• [Work item]:
The output is the lines below from the one with "C3: 15uF (+24V, GND) -> 330uF (+24V, GND)" through the one with "Y3: 8MHz (+24V, XI) -> 8MHz (IC1/OSC2, XI)", both included, printed exactly and with no other line.

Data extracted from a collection
■ ■ ■ ■ ■ ■ ■

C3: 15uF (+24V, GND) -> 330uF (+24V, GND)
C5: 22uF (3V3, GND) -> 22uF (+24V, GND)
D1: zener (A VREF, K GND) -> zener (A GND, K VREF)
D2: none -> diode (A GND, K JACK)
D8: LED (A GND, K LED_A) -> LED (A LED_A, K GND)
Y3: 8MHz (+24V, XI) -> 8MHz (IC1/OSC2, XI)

■ ■ ■ ■ ■ ■ ■

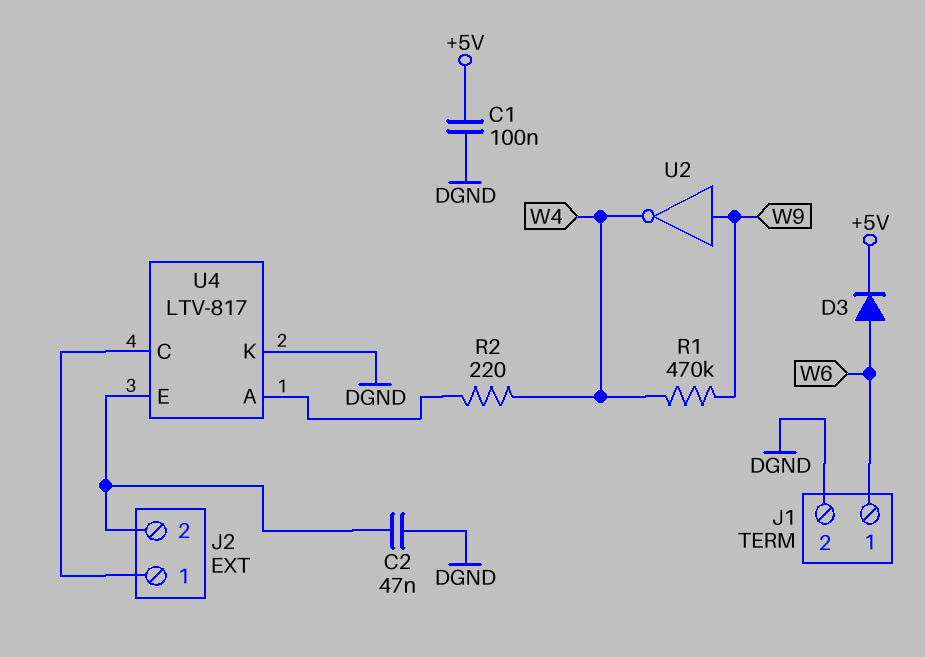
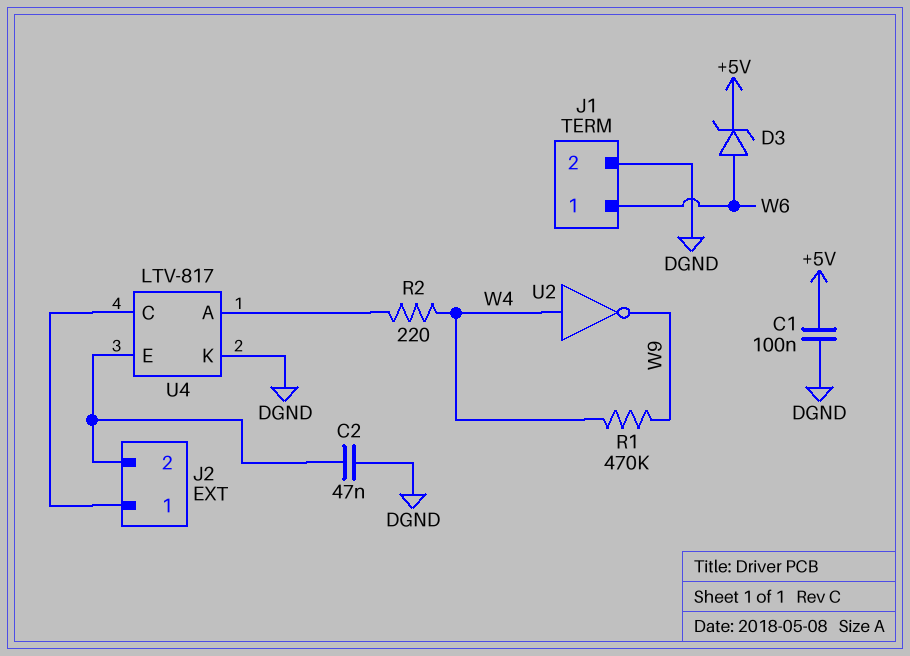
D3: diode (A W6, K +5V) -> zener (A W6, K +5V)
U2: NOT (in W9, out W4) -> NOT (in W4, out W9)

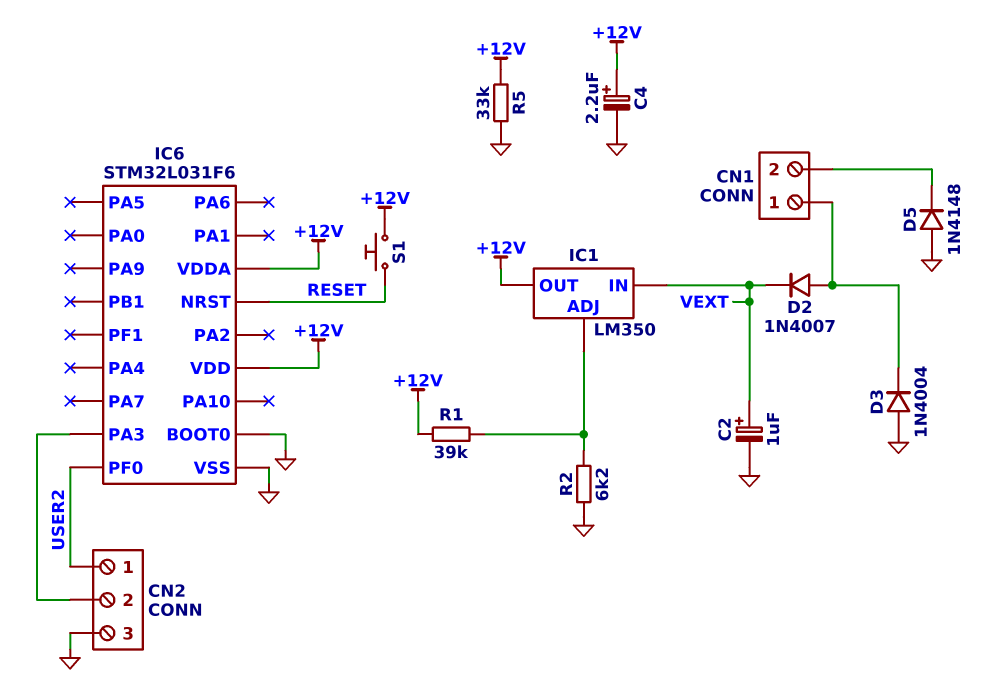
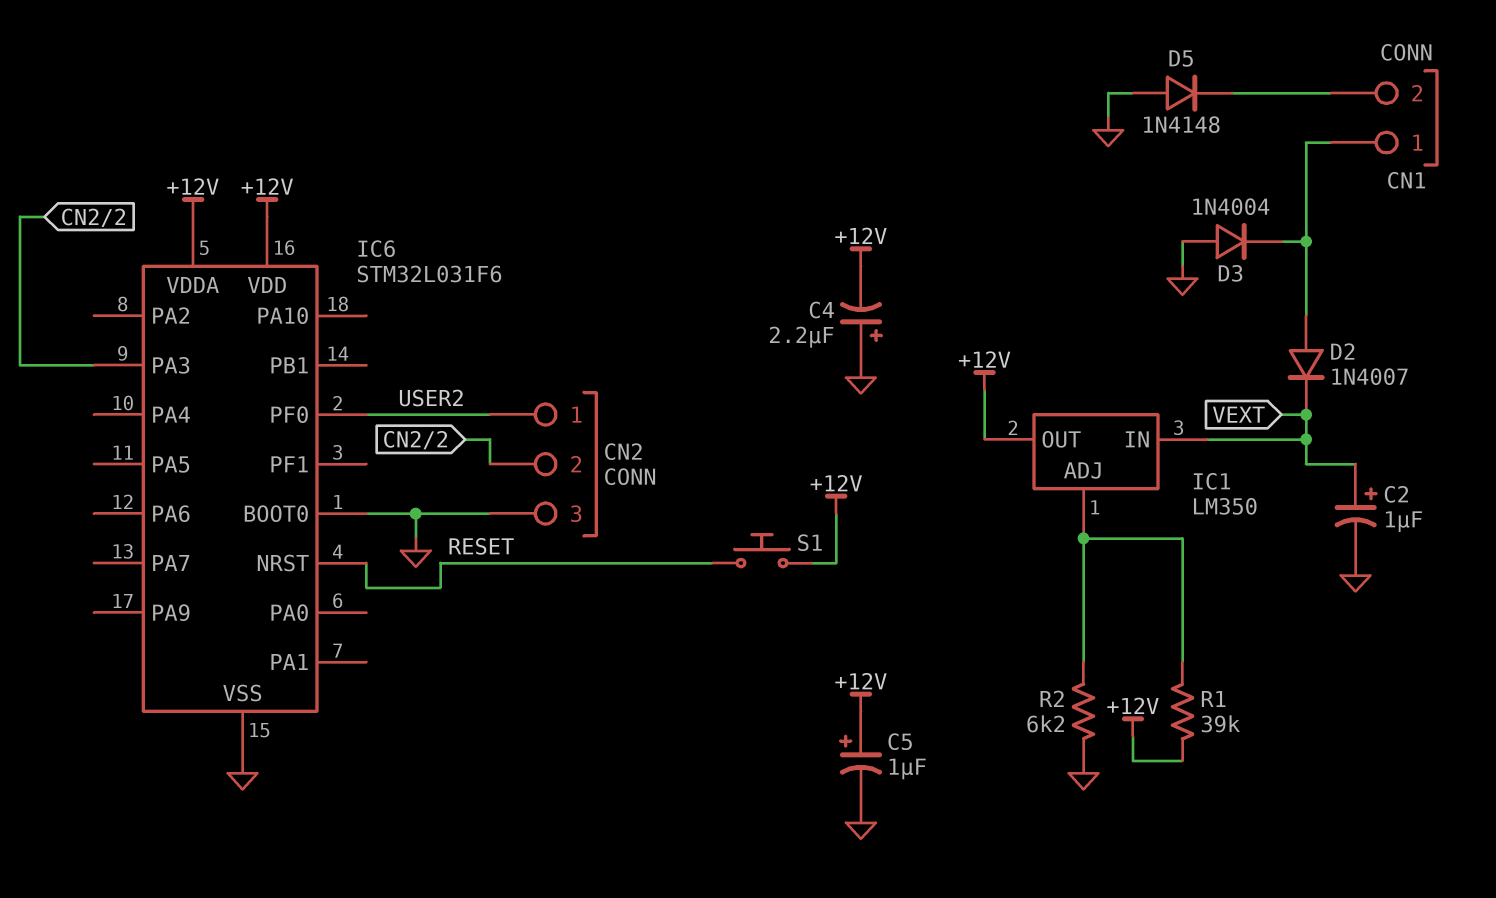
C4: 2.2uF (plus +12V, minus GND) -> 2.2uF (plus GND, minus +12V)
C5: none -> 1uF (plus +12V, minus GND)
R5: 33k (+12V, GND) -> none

■ ■ ■ ■ ■ ■ ■

• [Written answer]:
C3: 15uF (+24V, GND) -> 330uF (+24V, GND)
C5: 22uF (3V3, GND) -> 22uF (+24V, GND)
D1: zener (A VREF, K GND) -> zener (A GND, K VREF)
D2: none -> diode (A GND, K JACK)
D8: LED (A GND, K LED_A) -> LED (A LED_A, K GND)
Y3: 8MHz (+24V, XI) -> 8MHz (IC1/OSC2, XI)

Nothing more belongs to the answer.